*Exercise directions:*
Your answer should be a single number, the count of lines in the material with the string "PROG".
○ ○ ○ ○ ○
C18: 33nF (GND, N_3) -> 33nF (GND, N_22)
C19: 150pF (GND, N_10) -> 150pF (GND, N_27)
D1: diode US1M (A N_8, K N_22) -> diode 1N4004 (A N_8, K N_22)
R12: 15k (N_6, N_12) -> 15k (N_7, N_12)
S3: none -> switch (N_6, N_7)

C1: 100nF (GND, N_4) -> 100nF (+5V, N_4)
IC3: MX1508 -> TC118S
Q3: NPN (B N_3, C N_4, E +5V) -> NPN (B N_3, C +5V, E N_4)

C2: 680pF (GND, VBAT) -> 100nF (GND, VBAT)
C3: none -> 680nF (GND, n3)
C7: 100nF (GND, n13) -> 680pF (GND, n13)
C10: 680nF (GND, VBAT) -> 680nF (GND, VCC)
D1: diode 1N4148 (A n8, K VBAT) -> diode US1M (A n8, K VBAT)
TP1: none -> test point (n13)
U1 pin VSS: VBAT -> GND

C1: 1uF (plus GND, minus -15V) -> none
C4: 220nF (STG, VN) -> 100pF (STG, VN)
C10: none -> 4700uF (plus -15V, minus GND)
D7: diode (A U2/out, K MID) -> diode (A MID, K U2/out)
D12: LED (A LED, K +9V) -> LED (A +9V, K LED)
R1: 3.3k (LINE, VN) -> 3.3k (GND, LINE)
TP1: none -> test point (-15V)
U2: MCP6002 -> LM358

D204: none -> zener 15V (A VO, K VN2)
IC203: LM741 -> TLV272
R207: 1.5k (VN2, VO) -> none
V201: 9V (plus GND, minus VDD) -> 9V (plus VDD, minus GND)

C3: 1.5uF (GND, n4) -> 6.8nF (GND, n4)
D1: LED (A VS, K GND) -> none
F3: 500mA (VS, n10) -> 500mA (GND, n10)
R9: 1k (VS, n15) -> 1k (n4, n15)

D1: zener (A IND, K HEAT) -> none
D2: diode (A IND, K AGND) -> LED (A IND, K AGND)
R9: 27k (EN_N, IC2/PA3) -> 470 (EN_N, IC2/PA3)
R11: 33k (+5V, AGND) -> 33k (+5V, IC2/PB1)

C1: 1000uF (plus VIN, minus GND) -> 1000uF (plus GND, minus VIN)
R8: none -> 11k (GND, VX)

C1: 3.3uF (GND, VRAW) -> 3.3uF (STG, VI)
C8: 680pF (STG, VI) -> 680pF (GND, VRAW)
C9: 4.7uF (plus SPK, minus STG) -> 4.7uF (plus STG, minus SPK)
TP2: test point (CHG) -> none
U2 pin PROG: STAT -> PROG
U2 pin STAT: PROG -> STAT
○ ○ ○ ○ ○
*Answer for this exercise:*
2